Problem to work on
Your answer should consist of the lines in the data below that contain "none".

Records provided
Content starts

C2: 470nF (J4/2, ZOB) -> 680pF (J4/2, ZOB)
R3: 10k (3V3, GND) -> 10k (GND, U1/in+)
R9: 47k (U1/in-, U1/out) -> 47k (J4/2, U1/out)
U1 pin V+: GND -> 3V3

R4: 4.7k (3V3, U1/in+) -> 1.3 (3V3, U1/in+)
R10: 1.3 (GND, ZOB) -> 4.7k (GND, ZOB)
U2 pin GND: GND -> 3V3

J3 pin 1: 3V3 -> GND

Content ends
Content starts

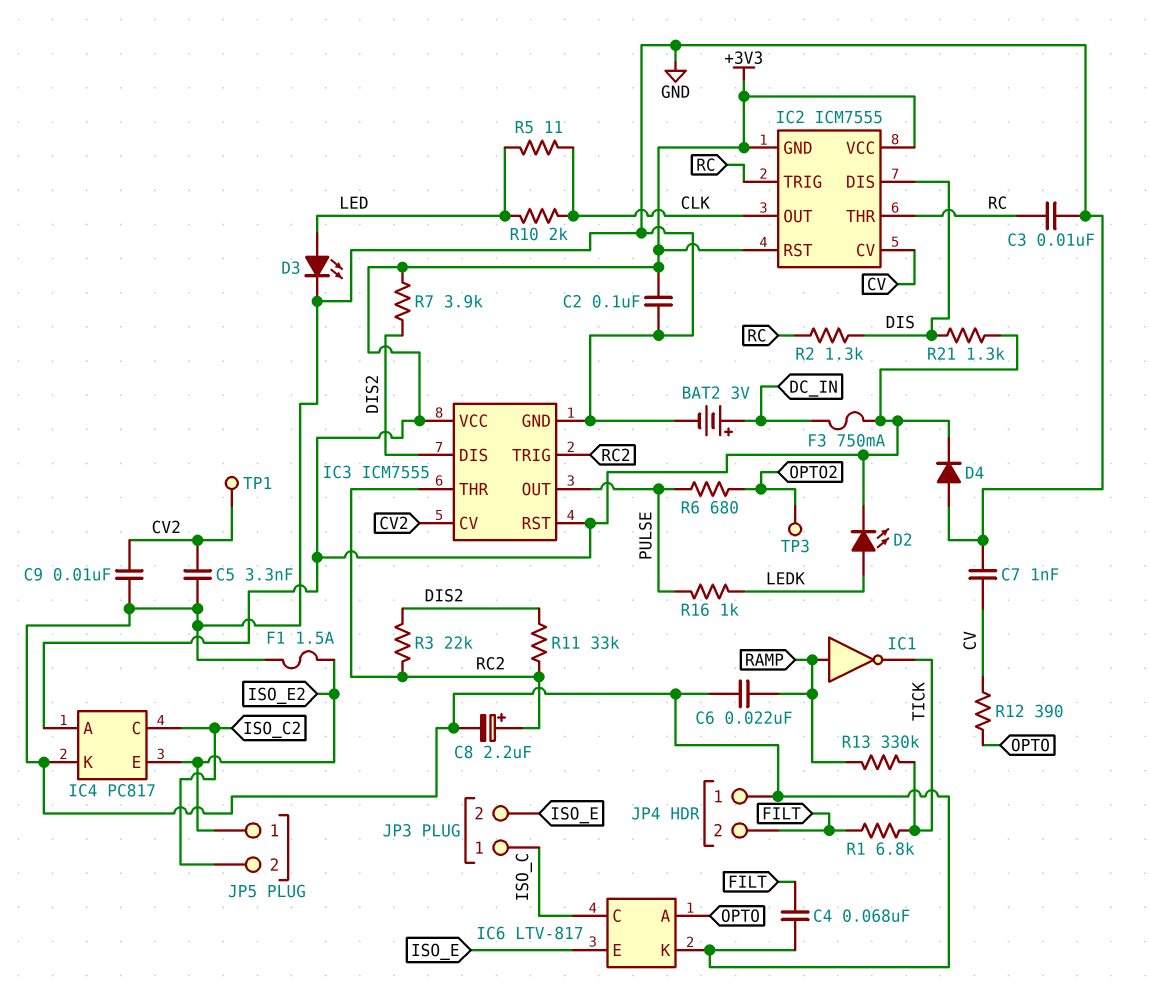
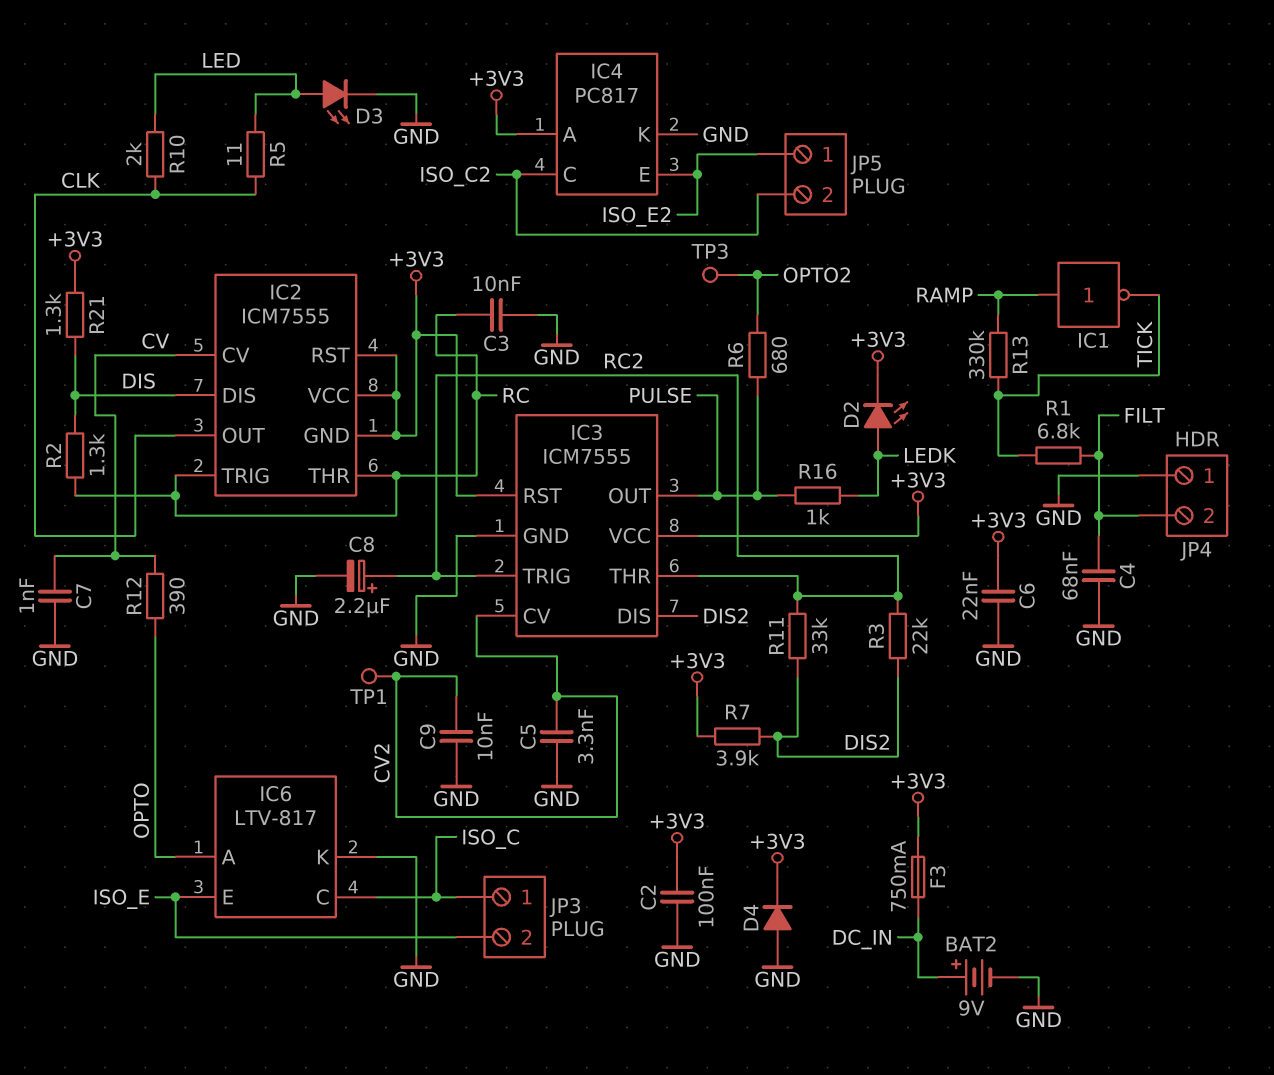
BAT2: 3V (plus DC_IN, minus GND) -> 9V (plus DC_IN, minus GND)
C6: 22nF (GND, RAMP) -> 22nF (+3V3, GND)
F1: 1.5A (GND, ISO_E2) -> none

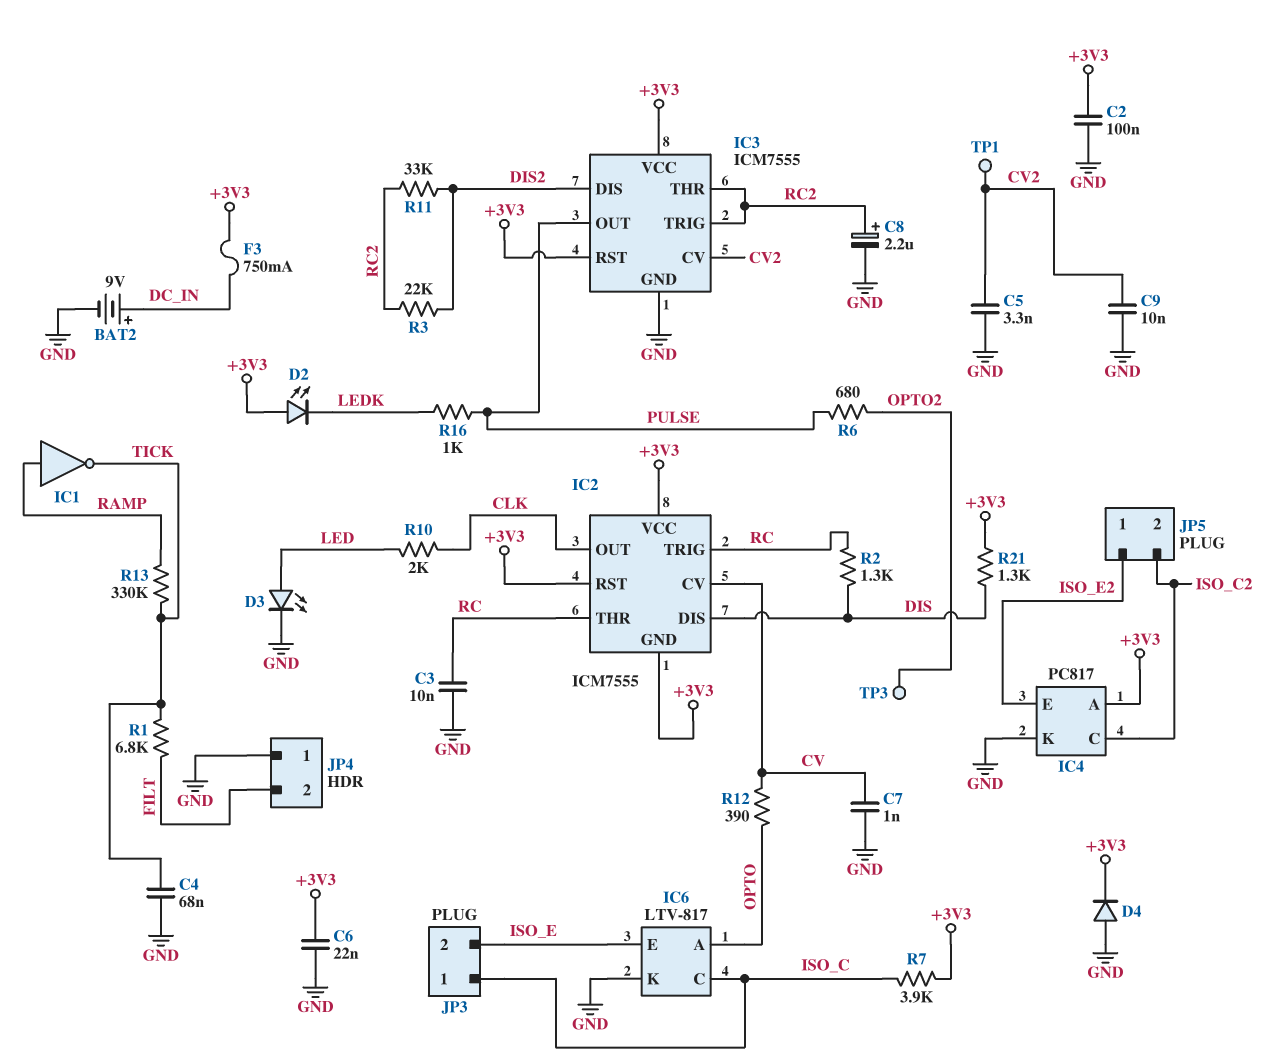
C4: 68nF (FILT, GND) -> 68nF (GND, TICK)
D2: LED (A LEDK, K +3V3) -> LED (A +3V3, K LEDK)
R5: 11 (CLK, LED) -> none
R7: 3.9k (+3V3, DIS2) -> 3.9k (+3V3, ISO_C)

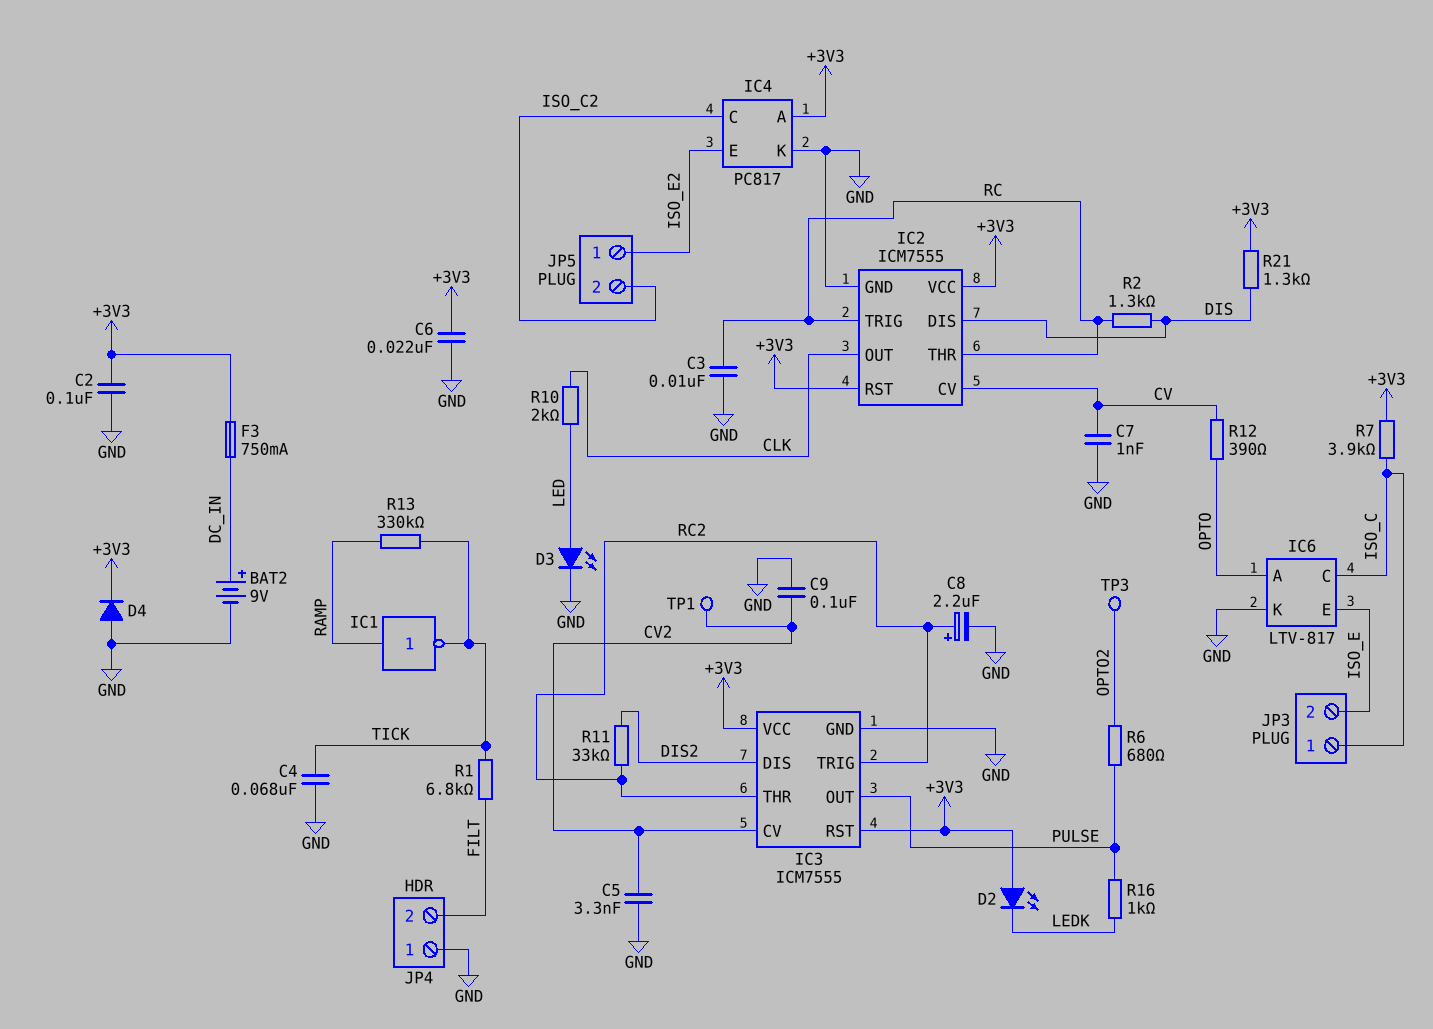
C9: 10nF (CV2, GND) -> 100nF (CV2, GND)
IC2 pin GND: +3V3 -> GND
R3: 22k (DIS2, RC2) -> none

Content ends

Solution
F1: 1.5A (GND, ISO_E2) -> none
R5: 11 (CLK, LED) -> none
R3: 22k (DIS2, RC2) -> none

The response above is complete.